## WHAT IS BEING ASKED
Your answer should hold all lines of the entries that include the word "white".

## SUPPLIED RECORDS
Content starts

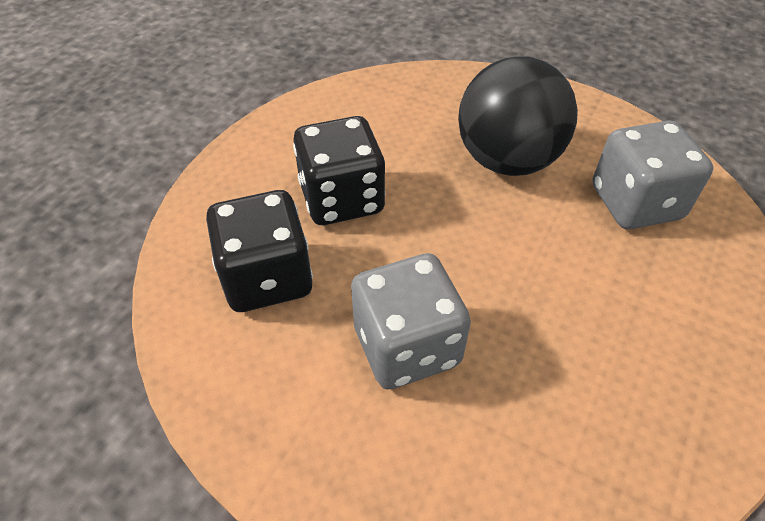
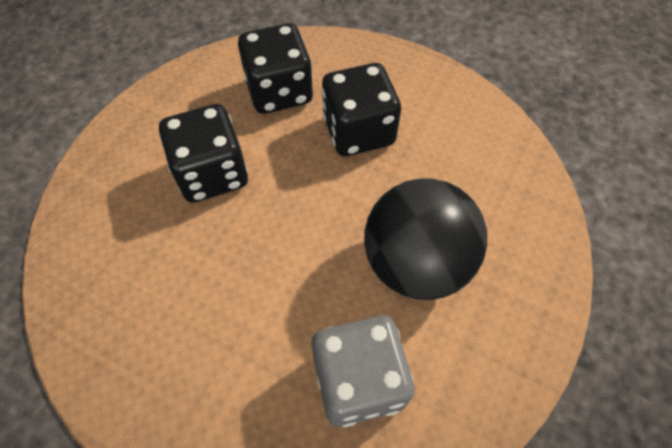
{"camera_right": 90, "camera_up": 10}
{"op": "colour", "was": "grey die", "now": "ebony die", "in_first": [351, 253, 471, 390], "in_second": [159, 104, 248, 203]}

Content ends
Content starts

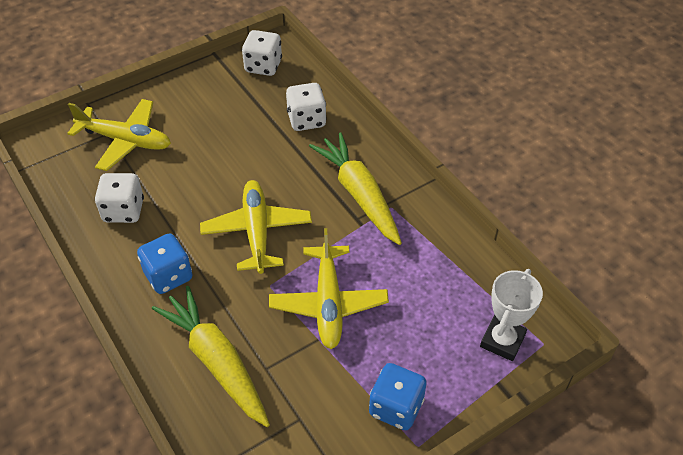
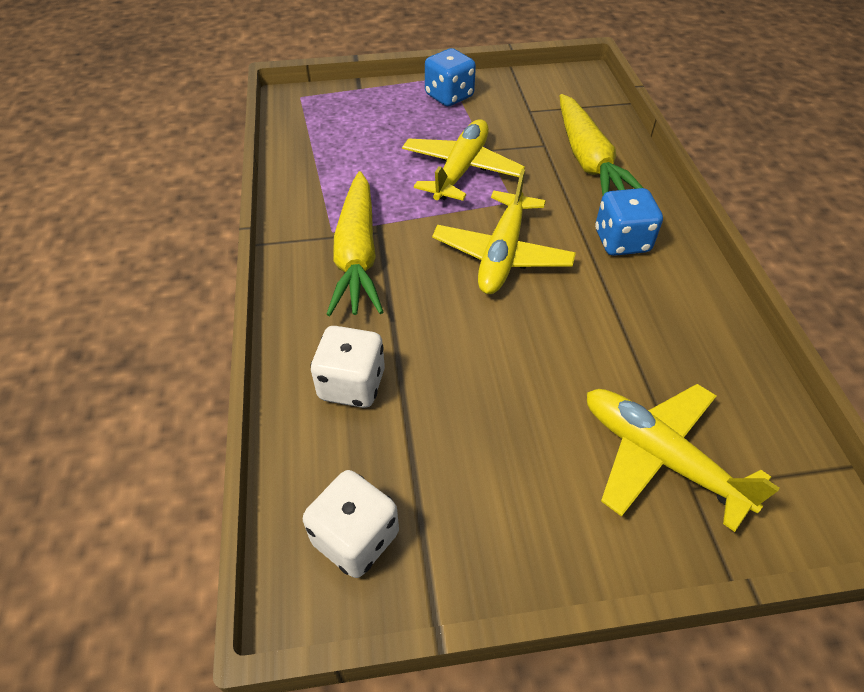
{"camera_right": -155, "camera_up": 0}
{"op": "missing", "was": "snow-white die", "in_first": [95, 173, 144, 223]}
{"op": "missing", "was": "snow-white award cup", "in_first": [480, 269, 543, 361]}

Content ends

## EXPECTED OUTPUT
{"op": "missing", "was": "snow-white die", "in_first": [95, 173, 144, 223]}
{"op": "missing", "was": "snow-white award cup", "in_first": [480, 269, 543, 361]}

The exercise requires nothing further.